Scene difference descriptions
○ ○ ○

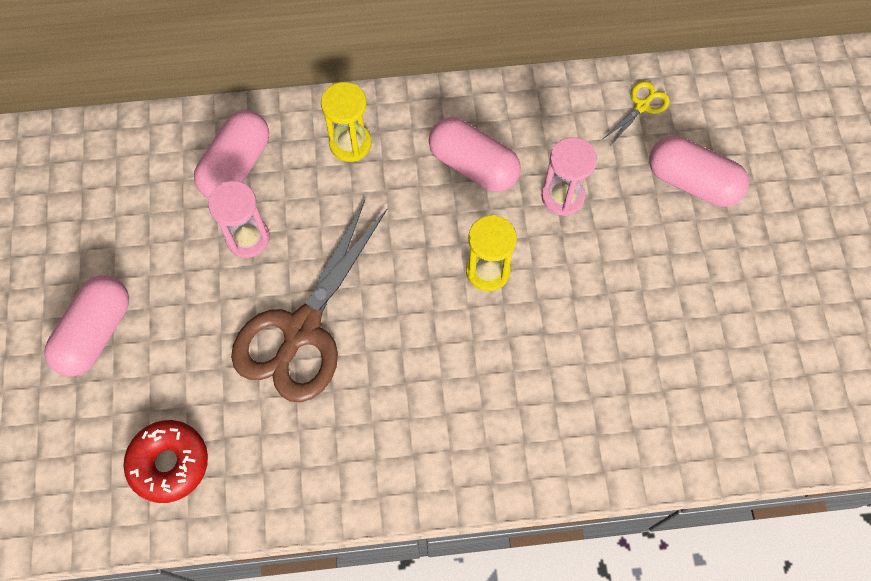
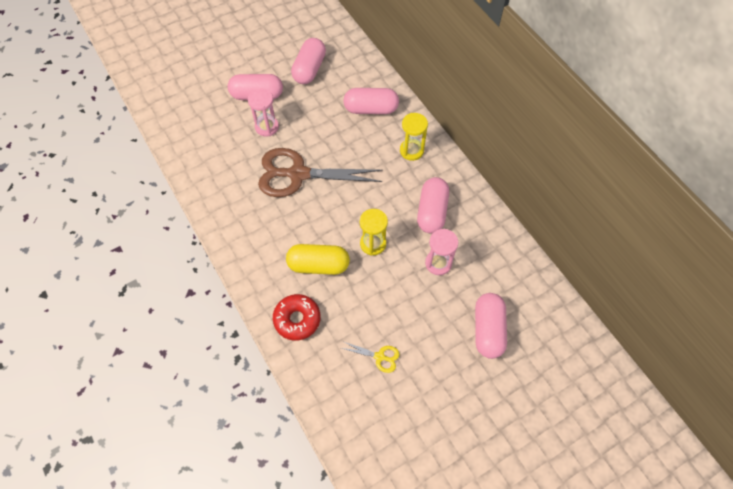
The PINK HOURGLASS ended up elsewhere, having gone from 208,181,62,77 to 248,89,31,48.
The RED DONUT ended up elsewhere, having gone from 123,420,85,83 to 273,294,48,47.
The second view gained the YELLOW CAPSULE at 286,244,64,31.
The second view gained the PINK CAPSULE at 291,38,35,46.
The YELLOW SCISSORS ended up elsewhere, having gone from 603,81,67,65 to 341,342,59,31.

○ ○ ○

### What is expected
Only the line that contains "The second view gained the PINK" and the lines after it, through the end of the data above, are to be repeated exactly.

### Exercise output
The second view gained the PINK CAPSULE at 291,38,35,46.
The YELLOW SCISSORS ended up elsewhere, having gone from 603,81,67,65 to 341,342,59,31.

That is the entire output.